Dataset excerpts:
------------------------

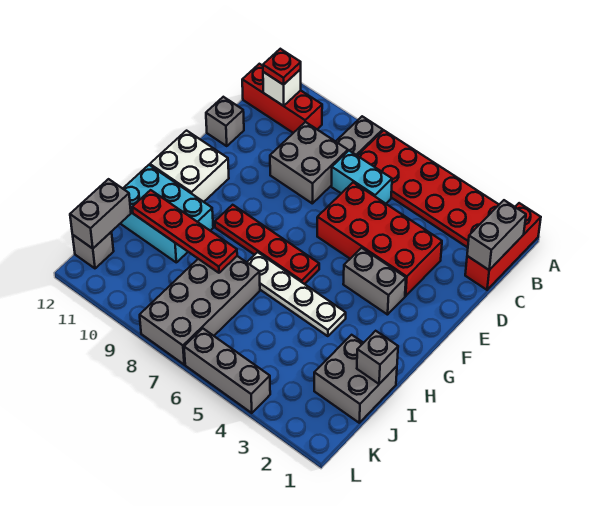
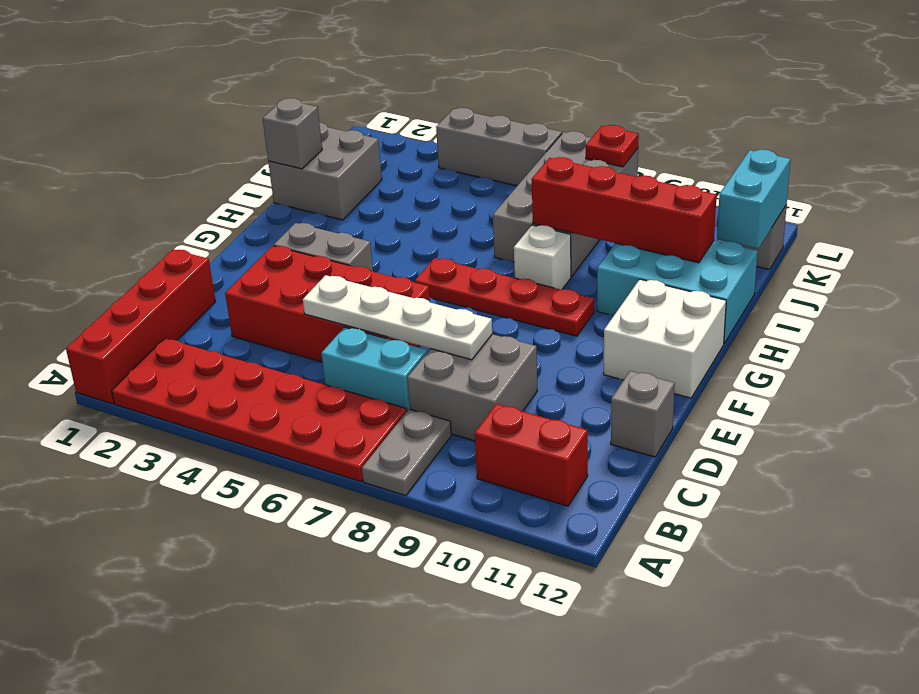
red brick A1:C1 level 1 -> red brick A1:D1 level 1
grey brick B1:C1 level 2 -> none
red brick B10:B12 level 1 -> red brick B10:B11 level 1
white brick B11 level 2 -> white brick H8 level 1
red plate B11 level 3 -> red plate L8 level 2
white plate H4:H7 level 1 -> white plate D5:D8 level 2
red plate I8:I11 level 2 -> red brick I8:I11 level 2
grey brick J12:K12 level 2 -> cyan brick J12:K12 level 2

------------------------

● **Required action**
Search the data and copy each line containing "white".

● **The completed task**
white brick B11 level 2 -> white brick H8 level 1
white plate H4:H7 level 1 -> white plate D5:D8 level 2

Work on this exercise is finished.